** Task prompt **
Repeat the items verbatim, from the line containing "This page has height=2292, width=1620." up to and including the line containing "This image has".

+++ Items

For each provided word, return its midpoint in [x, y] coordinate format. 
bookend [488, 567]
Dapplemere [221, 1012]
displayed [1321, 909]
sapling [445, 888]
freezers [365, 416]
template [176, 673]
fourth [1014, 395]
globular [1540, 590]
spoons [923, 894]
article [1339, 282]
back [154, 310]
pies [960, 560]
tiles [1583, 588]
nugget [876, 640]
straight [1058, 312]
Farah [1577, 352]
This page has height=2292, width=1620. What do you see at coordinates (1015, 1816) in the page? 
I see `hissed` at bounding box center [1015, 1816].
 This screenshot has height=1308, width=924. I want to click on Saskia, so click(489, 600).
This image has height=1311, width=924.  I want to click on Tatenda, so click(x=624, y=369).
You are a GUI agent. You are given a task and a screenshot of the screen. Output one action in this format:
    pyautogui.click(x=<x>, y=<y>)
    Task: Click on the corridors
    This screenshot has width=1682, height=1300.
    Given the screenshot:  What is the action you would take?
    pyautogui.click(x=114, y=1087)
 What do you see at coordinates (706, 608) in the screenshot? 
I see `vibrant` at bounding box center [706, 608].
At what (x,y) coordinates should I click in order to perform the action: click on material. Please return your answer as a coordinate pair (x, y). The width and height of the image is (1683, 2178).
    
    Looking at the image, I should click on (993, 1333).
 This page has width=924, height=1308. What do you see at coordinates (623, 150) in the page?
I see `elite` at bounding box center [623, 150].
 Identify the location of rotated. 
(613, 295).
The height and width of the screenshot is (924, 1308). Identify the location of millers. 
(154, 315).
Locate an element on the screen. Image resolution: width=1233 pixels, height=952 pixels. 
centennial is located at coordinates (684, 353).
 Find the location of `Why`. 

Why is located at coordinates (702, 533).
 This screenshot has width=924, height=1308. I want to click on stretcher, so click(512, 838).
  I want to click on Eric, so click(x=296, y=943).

++++++

** Task result **
This page has height=2292, width=1620. What do you see at coordinates (1015, 1816) in the page? 
I see `hissed` at bounding box center [1015, 1816].
 This screenshot has height=1308, width=924. I want to click on Saskia, so click(489, 600).
This image has height=1311, width=924.  I want to click on Tatenda, so click(x=624, y=369).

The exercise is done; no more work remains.